Change detection outputs
=-=-=-=-=

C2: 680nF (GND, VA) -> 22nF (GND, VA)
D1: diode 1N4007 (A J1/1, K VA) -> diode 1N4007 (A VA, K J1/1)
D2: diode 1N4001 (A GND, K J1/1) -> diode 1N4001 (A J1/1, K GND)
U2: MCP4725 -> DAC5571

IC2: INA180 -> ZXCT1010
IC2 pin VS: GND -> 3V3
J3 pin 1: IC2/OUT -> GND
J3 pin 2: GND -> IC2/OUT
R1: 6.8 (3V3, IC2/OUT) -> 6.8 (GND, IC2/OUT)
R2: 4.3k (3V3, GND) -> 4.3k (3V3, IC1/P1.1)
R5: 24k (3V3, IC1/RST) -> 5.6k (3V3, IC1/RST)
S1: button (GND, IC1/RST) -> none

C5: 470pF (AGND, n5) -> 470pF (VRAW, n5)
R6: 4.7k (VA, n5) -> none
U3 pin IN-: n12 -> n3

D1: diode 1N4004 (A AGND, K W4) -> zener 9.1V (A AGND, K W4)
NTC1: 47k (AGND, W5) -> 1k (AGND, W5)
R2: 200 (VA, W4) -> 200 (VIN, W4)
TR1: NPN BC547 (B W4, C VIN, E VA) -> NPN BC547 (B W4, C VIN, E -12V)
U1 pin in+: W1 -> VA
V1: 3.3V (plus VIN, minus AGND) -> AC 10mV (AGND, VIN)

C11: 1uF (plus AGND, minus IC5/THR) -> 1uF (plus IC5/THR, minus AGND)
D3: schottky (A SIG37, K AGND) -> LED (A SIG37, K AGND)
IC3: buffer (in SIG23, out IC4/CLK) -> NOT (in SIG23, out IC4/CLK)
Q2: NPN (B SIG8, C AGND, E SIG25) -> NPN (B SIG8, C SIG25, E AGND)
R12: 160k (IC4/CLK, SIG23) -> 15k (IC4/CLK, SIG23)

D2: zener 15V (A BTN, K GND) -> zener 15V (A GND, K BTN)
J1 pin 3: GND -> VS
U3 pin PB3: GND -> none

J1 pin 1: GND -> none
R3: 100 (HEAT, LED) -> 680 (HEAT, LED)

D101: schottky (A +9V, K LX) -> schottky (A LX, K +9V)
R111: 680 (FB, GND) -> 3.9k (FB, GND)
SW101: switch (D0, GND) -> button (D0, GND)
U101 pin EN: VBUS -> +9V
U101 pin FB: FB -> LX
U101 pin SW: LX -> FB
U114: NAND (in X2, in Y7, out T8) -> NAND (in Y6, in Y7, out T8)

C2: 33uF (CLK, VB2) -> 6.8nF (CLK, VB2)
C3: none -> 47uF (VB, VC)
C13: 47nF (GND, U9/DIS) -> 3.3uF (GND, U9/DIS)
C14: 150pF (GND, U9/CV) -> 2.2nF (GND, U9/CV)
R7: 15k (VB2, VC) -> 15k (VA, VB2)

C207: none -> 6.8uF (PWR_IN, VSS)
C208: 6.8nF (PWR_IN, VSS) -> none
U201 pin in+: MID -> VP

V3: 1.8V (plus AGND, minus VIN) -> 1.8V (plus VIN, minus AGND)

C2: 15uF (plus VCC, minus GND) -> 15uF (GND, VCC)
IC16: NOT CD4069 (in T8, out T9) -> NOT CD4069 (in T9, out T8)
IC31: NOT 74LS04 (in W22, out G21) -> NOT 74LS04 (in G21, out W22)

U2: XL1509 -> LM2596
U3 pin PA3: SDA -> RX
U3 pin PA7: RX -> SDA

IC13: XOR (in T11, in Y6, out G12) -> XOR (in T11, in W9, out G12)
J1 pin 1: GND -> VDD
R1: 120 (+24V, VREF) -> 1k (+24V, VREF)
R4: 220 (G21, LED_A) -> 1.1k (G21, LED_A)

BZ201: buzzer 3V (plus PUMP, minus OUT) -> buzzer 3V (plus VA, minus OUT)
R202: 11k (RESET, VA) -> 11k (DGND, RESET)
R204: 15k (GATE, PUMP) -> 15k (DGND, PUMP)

=-=-=-=-=

Restate all of the entries exactly, please.

• RESULT OF THIS TASK:
C2: 680nF (GND, VA) -> 22nF (GND, VA)
D1: diode 1N4007 (A J1/1, K VA) -> diode 1N4007 (A VA, K J1/1)
D2: diode 1N4001 (A GND, K J1/1) -> diode 1N4001 (A J1/1, K GND)
U2: MCP4725 -> DAC5571

IC2: INA180 -> ZXCT1010
IC2 pin VS: GND -> 3V3
J3 pin 1: IC2/OUT -> GND
J3 pin 2: GND -> IC2/OUT
R1: 6.8 (3V3, IC2/OUT) -> 6.8 (GND, IC2/OUT)
R2: 4.3k (3V3, GND) -> 4.3k (3V3, IC1/P1.1)
R5: 24k (3V3, IC1/RST) -> 5.6k (3V3, IC1/RST)
S1: button (GND, IC1/RST) -> none

C5: 470pF (AGND, n5) -> 470pF (VRAW, n5)
R6: 4.7k (VA, n5) -> none
U3 pin IN-: n12 -> n3

D1: diode 1N4004 (A AGND, K W4) -> zener 9.1V (A AGND, K W4)
NTC1: 47k (AGND, W5) -> 1k (AGND, W5)
R2: 200 (VA, W4) -> 200 (VIN, W4)
TR1: NPN BC547 (B W4, C VIN, E VA) -> NPN BC547 (B W4, C VIN, E -12V)
U1 pin in+: W1 -> VA
V1: 3.3V (plus VIN, minus AGND) -> AC 10mV (AGND, VIN)

C11: 1uF (plus AGND, minus IC5/THR) -> 1uF (plus IC5/THR, minus AGND)
D3: schottky (A SIG37, K AGND) -> LED (A SIG37, K AGND)
IC3: buffer (in SIG23, out IC4/CLK) -> NOT (in SIG23, out IC4/CLK)
Q2: NPN (B SIG8, C AGND, E SIG25) -> NPN (B SIG8, C SIG25, E AGND)
R12: 160k (IC4/CLK, SIG23) -> 15k (IC4/CLK, SIG23)

D2: zener 15V (A BTN, K GND) -> zener 15V (A GND, K BTN)
J1 pin 3: GND -> VS
U3 pin PB3: GND -> none

J1 pin 1: GND -> none
R3: 100 (HEAT, LED) -> 680 (HEAT, LED)

D101: schottky (A +9V, K LX) -> schottky (A LX, K +9V)
R111: 680 (FB, GND) -> 3.9k (FB, GND)
SW101: switch (D0, GND) -> button (D0, GND)
U101 pin EN: VBUS -> +9V
U101 pin FB: FB -> LX
U101 pin SW: LX -> FB
U114: NAND (in X2, in Y7, out T8) -> NAND (in Y6, in Y7, out T8)

C2: 33uF (CLK, VB2) -> 6.8nF (CLK, VB2)
C3: none -> 47uF (VB, VC)
C13: 47nF (GND, U9/DIS) -> 3.3uF (GND, U9/DIS)
C14: 150pF (GND, U9/CV) -> 2.2nF (GND, U9/CV)
R7: 15k (VB2, VC) -> 15k (VA, VB2)

C207: none -> 6.8uF (PWR_IN, VSS)
C208: 6.8nF (PWR_IN, VSS) -> none
U201 pin in+: MID -> VP

V3: 1.8V (plus AGND, minus VIN) -> 1.8V (plus VIN, minus AGND)

C2: 15uF (plus VCC, minus GND) -> 15uF (GND, VCC)
IC16: NOT CD4069 (in T8, out T9) -> NOT CD4069 (in T9, out T8)
IC31: NOT 74LS04 (in W22, out G21) -> NOT 74LS04 (in G21, out W22)

U2: XL1509 -> LM2596
U3 pin PA3: SDA -> RX
U3 pin PA7: RX -> SDA

IC13: XOR (in T11, in Y6, out G12) -> XOR (in T11, in W9, out G12)
J1 pin 1: GND -> VDD
R1: 120 (+24V, VREF) -> 1k (+24V, VREF)
R4: 220 (G21, LED_A) -> 1.1k (G21, LED_A)

BZ201: buzzer 3V (plus PUMP, minus OUT) -> buzzer 3V (plus VA, minus OUT)
R202: 11k (RESET, VA) -> 11k (DGND, RESET)
R204: 15k (GATE, PUMP) -> 15k (DGND, PUMP)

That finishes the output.